Print out the data precisely as it appears here, with no pictures.

■ **Material provided**:
· · ·
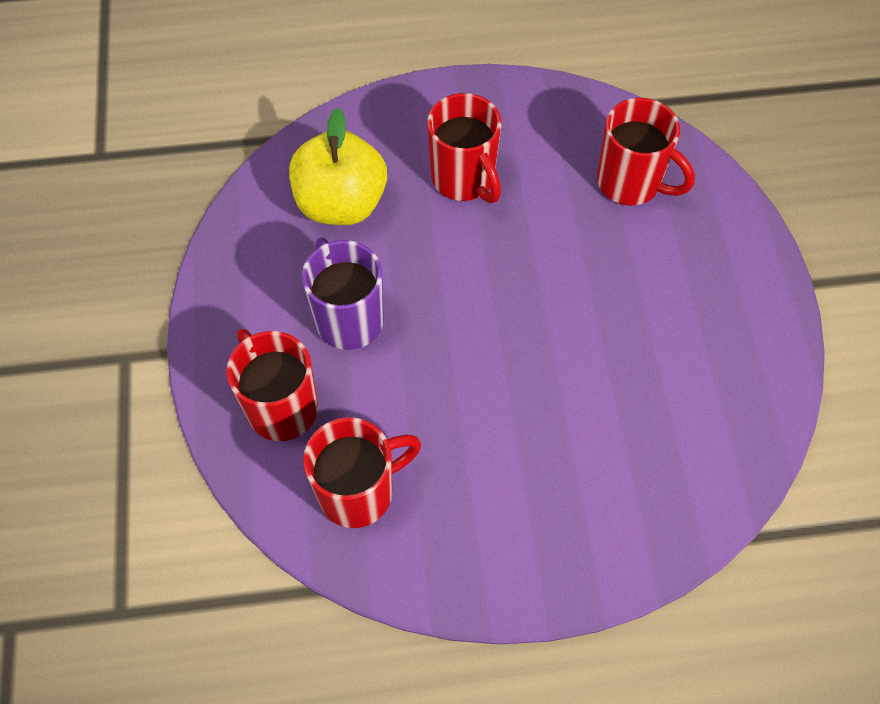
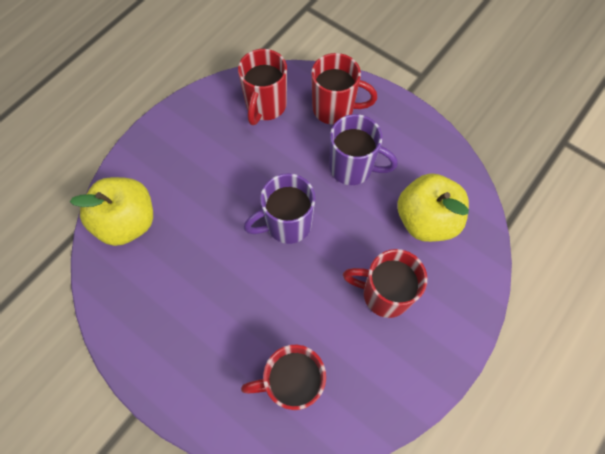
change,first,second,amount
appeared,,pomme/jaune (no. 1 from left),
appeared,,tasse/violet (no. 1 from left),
· · ·
■ **Written reply**:
change,first,second,amount
appeared,,pomme/jaune (no. 1 from left),
appeared,,tasse/violet (no. 1 from left),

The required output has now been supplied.